■ **DIRECTIONS FOR THIS TASK**: Return the full listing unchanged, excluding any images it contains.

■ **DATASET RECORDS**:
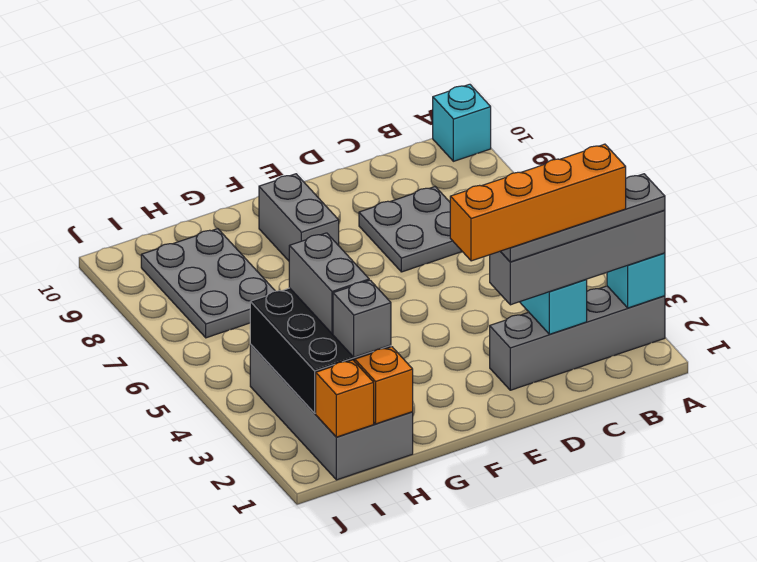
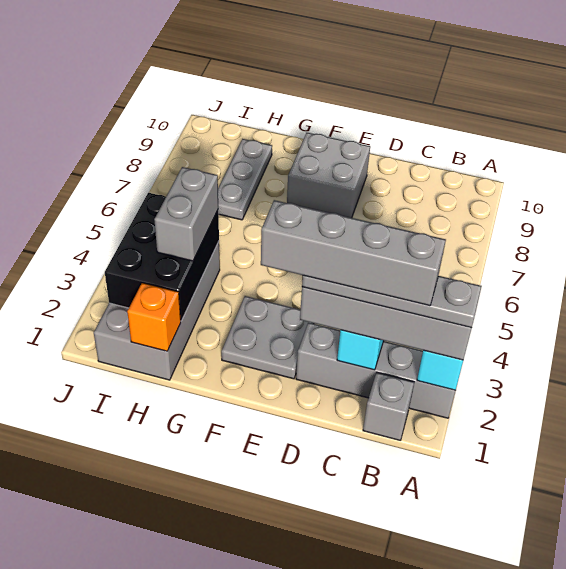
cyan brick A10 level 1 -> none
orange brick B2:E2 level 5 -> grey brick B2:E2 level 5
grey plate C7:D8 level 1 -> grey plate E2:F3 level 1
grey brick F8:F9 level 1 -> grey brick E8:F9 level 1
grey brick H2 level 3 -> grey brick B1 level 1
grey plate H7:I9 level 1 -> grey plate H7:H9 level 1
orange brick I1 level 2 -> none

■ **YOUR RESPONSE**:
cyan brick A10 level 1 -> none
orange brick B2:E2 level 5 -> grey brick B2:E2 level 5
grey plate C7:D8 level 1 -> grey plate E2:F3 level 1
grey brick F8:F9 level 1 -> grey brick E8:F9 level 1
grey brick H2 level 3 -> grey brick B1 level 1
grey plate H7:I9 level 1 -> grey plate H7:H9 level 1
orange brick I1 level 2 -> none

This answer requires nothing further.